=== Work task ===
Examine each line of the data, and copy the ones containing "gray".

-----

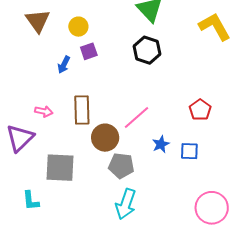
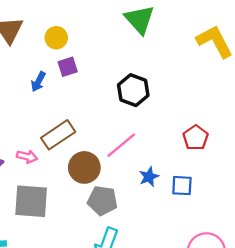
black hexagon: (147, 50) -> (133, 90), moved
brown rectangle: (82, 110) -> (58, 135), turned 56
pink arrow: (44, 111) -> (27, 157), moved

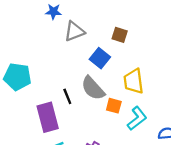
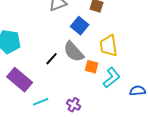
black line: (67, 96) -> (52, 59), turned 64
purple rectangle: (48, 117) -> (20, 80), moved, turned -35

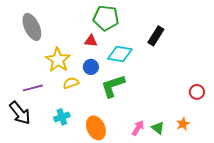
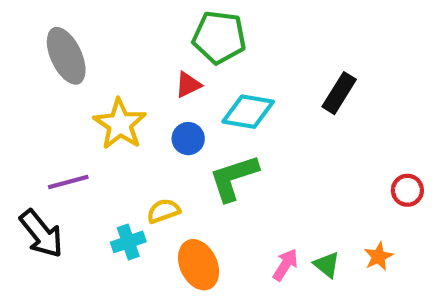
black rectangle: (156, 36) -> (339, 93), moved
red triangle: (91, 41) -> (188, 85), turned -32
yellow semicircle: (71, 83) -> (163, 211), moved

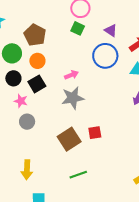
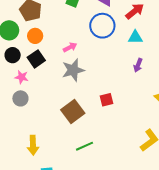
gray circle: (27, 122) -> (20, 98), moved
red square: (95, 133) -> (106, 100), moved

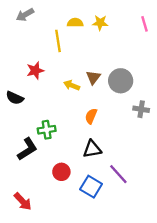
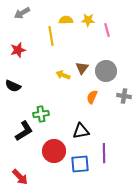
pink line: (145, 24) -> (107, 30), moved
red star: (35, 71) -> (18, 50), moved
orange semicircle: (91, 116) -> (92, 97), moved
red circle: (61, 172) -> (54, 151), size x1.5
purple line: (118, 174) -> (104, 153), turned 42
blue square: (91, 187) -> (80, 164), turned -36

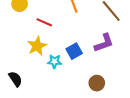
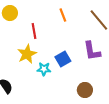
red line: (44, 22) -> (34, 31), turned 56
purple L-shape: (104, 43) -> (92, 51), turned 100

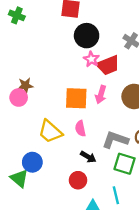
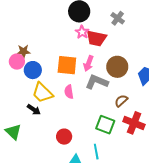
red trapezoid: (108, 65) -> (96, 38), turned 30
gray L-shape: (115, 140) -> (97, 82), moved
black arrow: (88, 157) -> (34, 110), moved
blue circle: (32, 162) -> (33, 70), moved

-----

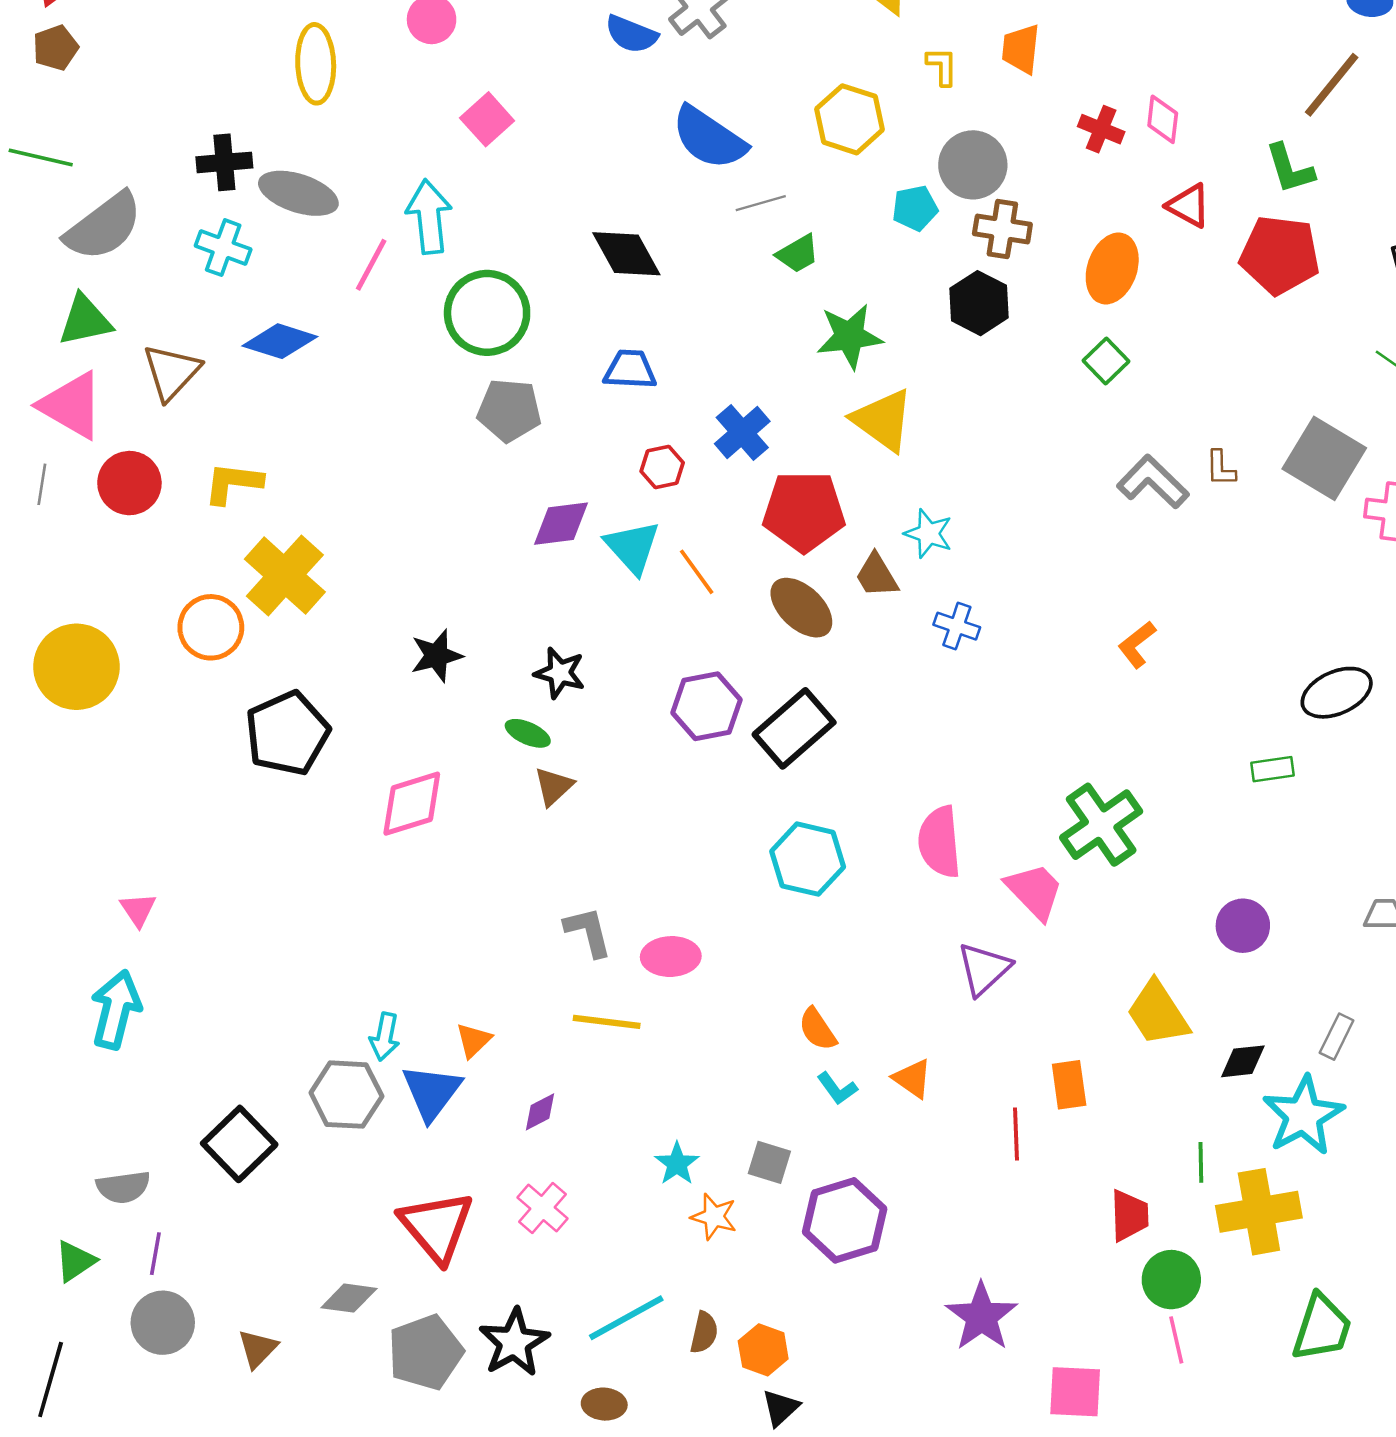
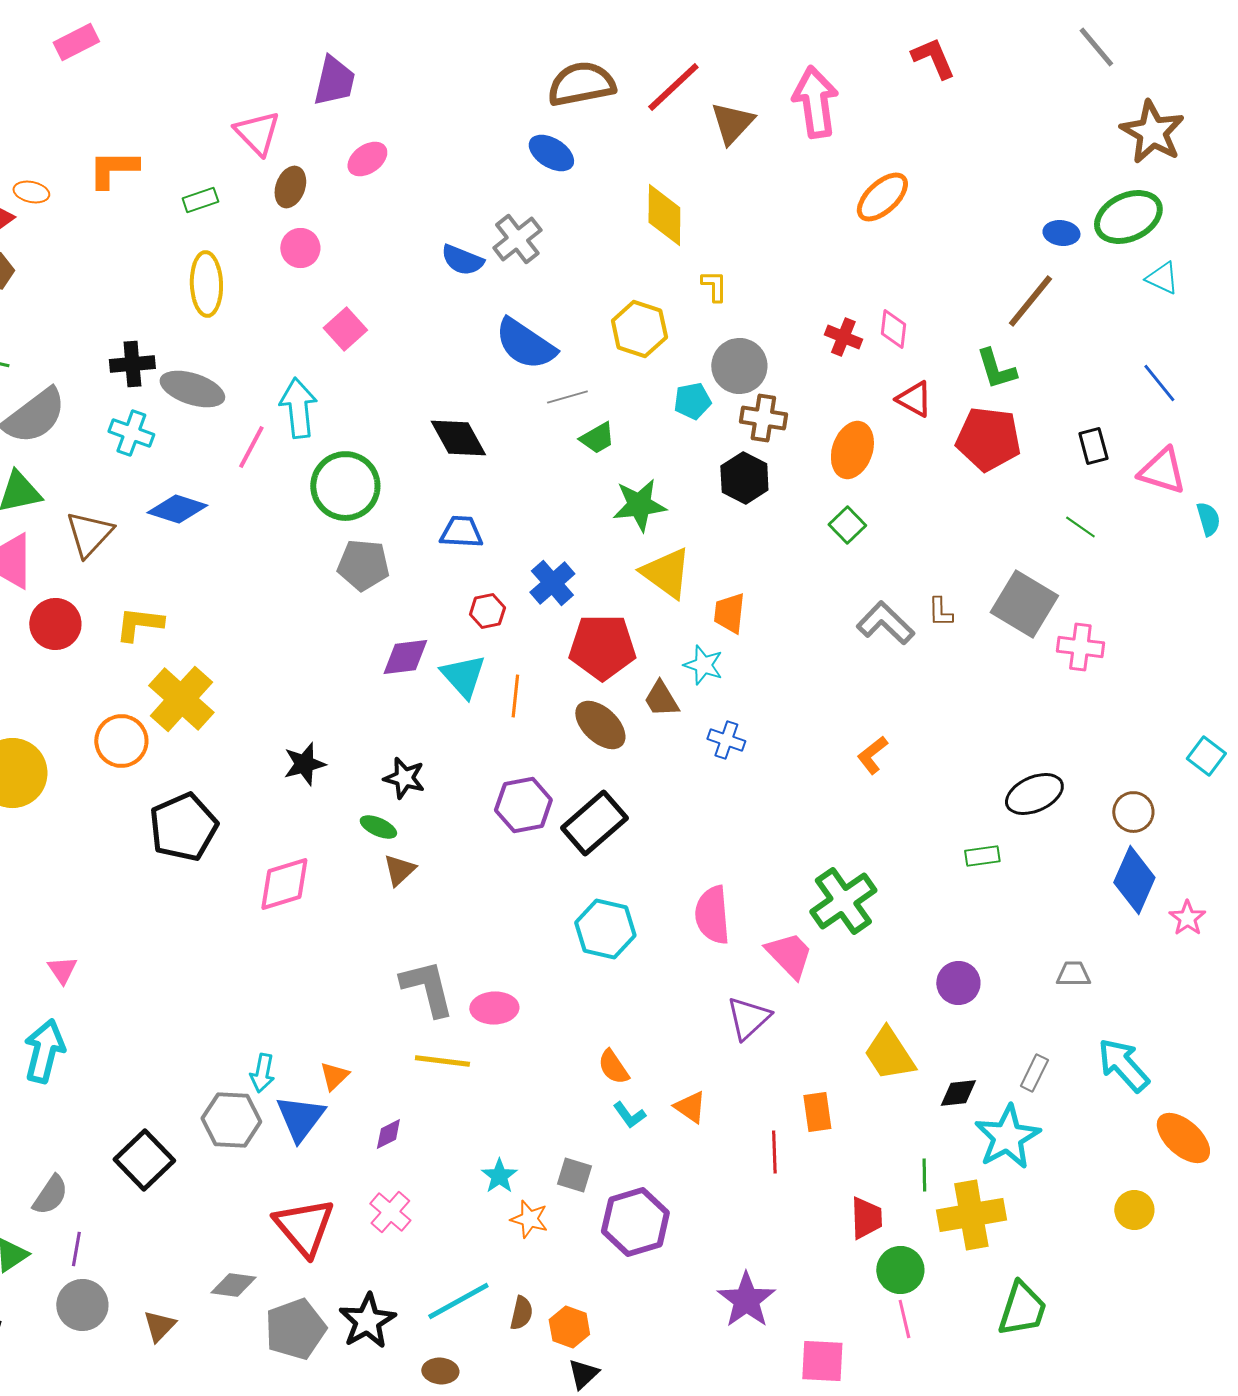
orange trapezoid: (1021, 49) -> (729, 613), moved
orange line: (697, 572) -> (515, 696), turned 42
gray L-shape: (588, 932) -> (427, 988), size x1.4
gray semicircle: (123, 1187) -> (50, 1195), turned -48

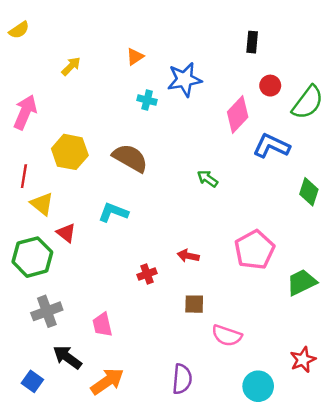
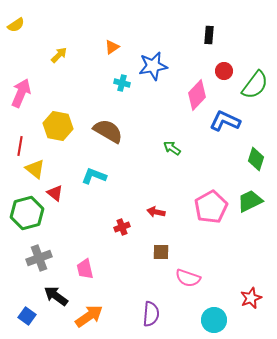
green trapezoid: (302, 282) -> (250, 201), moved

-----

=== Result for this task ===
gray circle: (27, 122) -> (20, 98), moved
gray L-shape: (115, 140) -> (97, 82), moved
gray L-shape: (588, 932) -> (427, 988), size x1.4
gray semicircle: (123, 1187) -> (50, 1195), turned -48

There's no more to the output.